(Listed entries Opens)

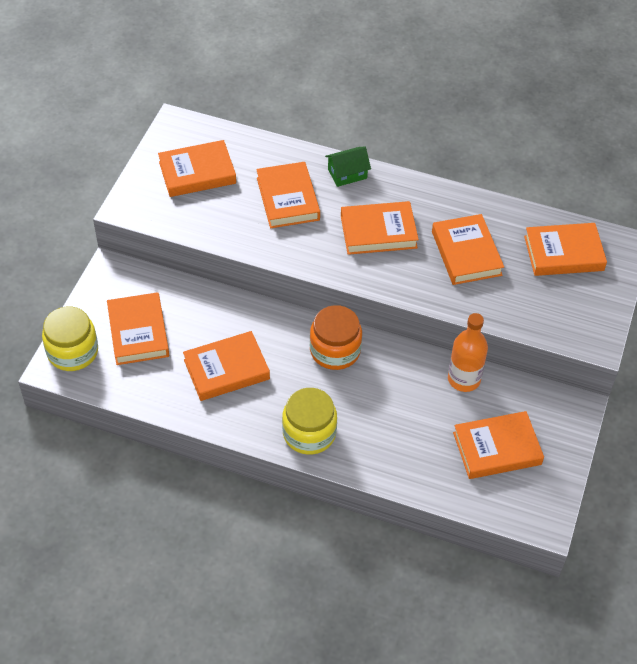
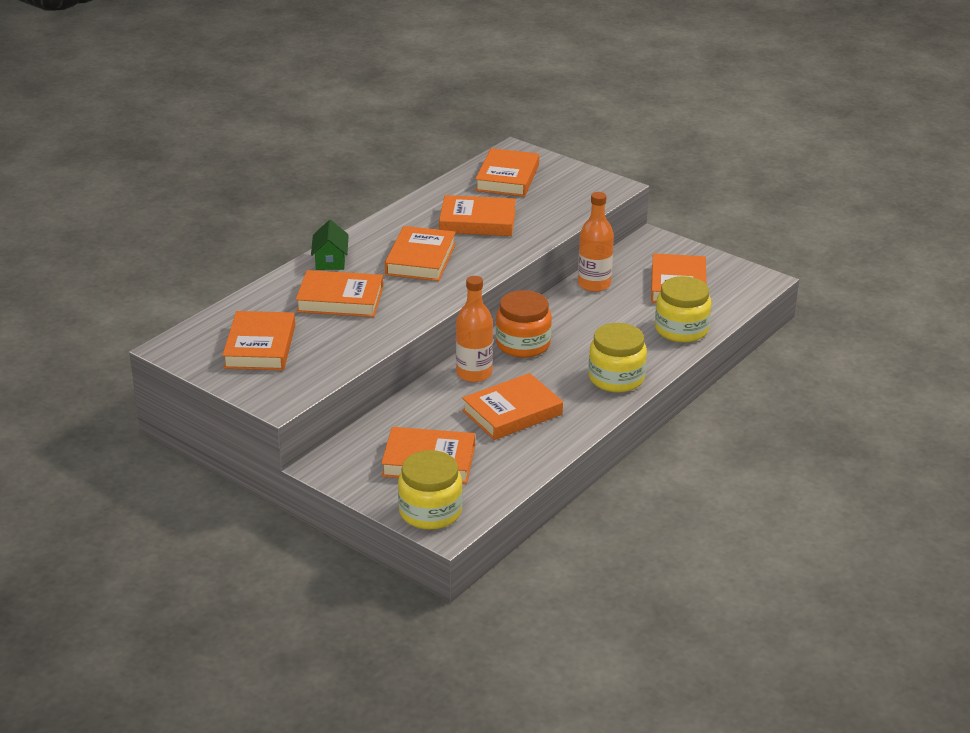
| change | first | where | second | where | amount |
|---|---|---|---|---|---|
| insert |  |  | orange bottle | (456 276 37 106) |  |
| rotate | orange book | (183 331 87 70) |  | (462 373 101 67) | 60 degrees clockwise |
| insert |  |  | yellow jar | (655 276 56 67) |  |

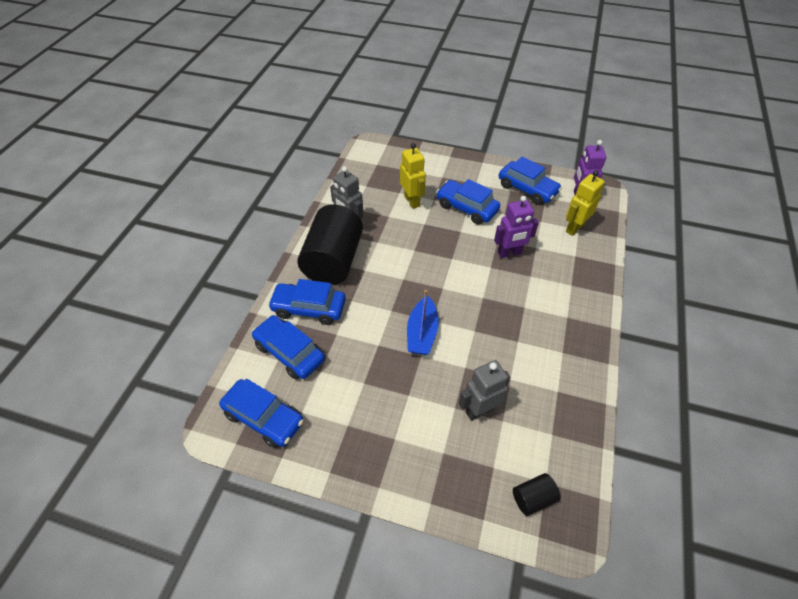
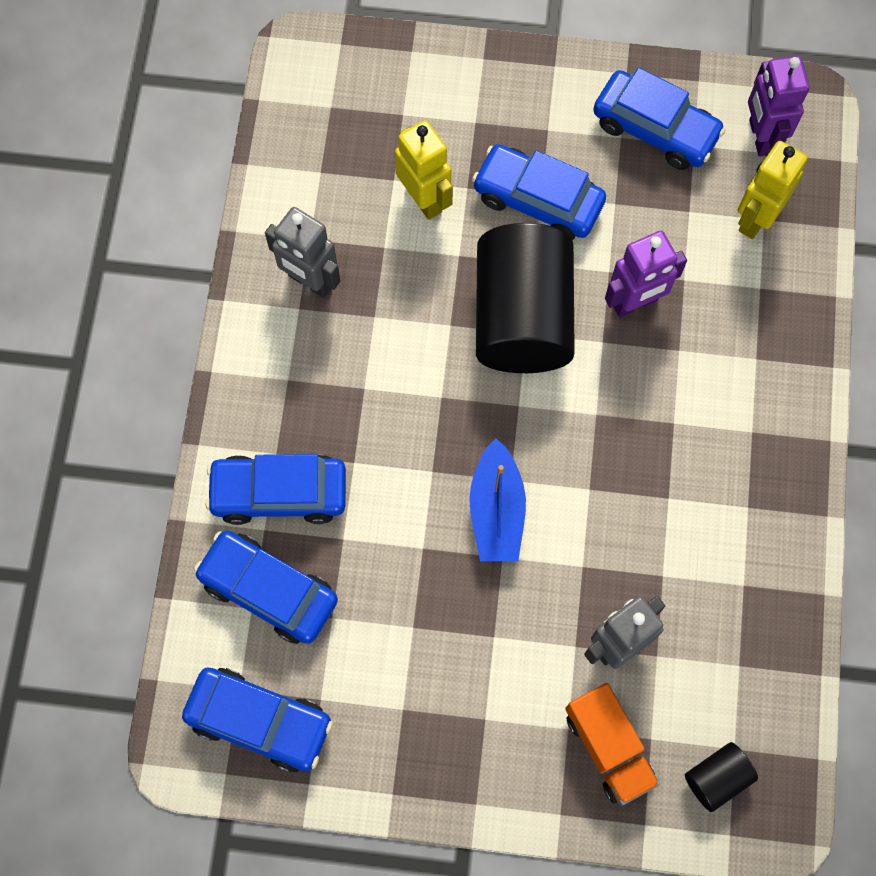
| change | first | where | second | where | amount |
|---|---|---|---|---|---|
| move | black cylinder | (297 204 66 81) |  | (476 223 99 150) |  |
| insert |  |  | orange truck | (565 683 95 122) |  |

(Listed entries Closes)
(Listed entries Opens)

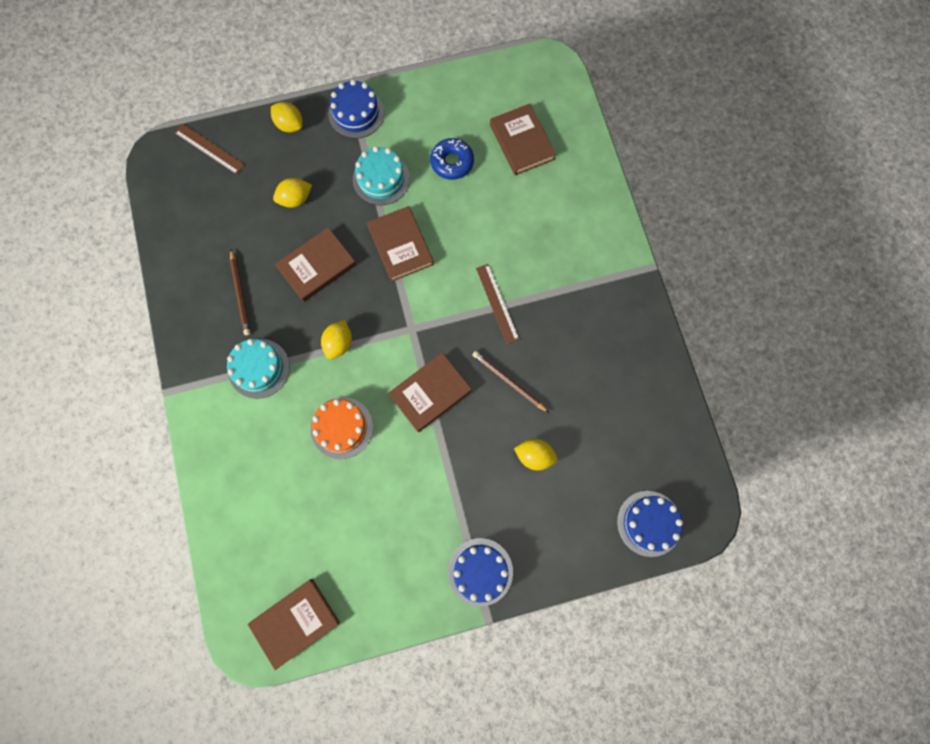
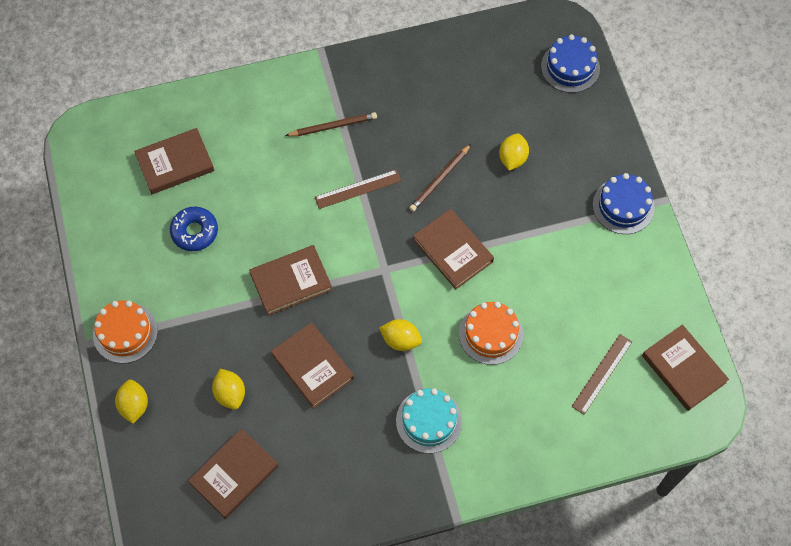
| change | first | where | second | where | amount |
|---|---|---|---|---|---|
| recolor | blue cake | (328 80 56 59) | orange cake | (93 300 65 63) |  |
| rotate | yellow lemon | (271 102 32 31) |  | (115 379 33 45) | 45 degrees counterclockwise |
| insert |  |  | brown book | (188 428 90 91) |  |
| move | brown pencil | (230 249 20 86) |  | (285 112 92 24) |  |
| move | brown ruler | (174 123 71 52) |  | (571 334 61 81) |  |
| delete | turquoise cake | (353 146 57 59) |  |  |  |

(Listed entries Closes)

In the entries above, find the line with "orange bottle |" and the line with "degrees clockwise |", then set down exactly those two and every line between them, nothing else.

▶ **Result of the exercise**:
| insert |  |  | orange bottle | (456 276 37 106) |  |
| rotate | orange book | (183 331 87 70) |  | (462 373 101 67) | 60 degrees clockwise |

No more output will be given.